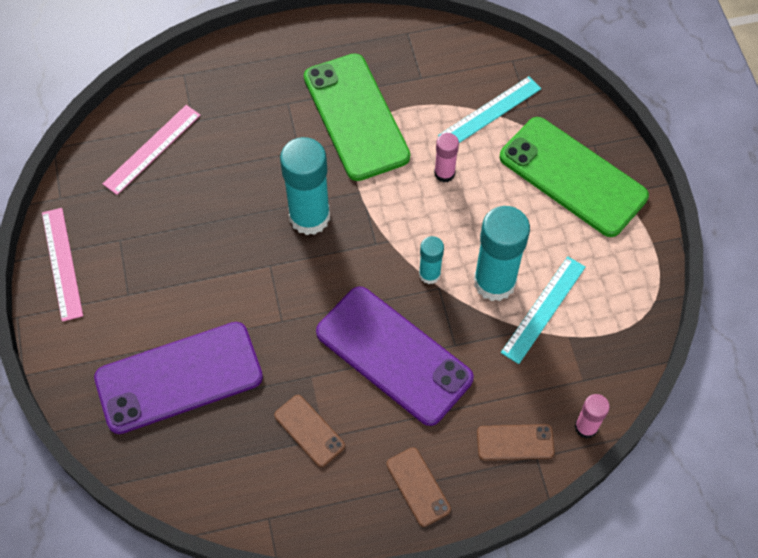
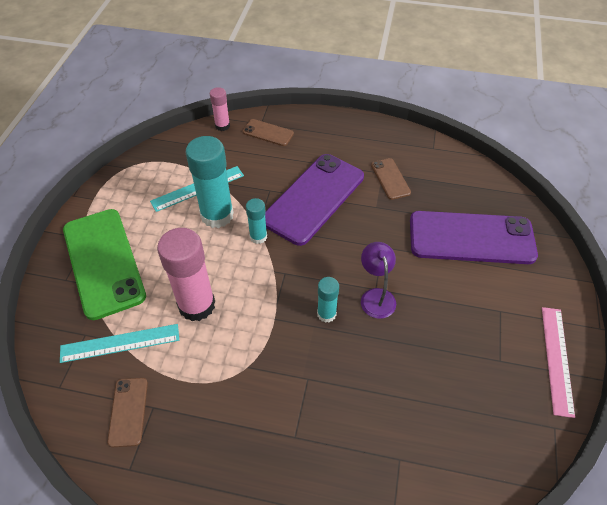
camera: 155 degrees left, 10 degrees down
(152, 149) = (450, 443): pink ruler -> none
(266, 256) = (376, 296): none -> purple lamp
(309, 217) = (326, 314): turquoise glue stick -> turquoise glue stick, size x0.52
(356, 117) = (238, 391): green phone -> none
(393, 355) = (313, 198): purple phone -> purple phone turned 60 degrees clockwise
(418, 487) = (337, 133): brown phone -> brown phone (128, 411)
(444, 173) = (197, 305): pink glue stick -> pink glue stick, size x1.93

==============================

== Task requirements ==
Please write out, exactly as they appear, the line that contains "(356, 117) = (238, 391): green phone -> none" and every line after it up to the end of the entries above, and no others.

== Exercise answer ==
(356, 117) = (238, 391): green phone -> none
(393, 355) = (313, 198): purple phone -> purple phone turned 60 degrees clockwise
(418, 487) = (337, 133): brown phone -> brown phone (128, 411)
(444, 173) = (197, 305): pink glue stick -> pink glue stick, size x1.93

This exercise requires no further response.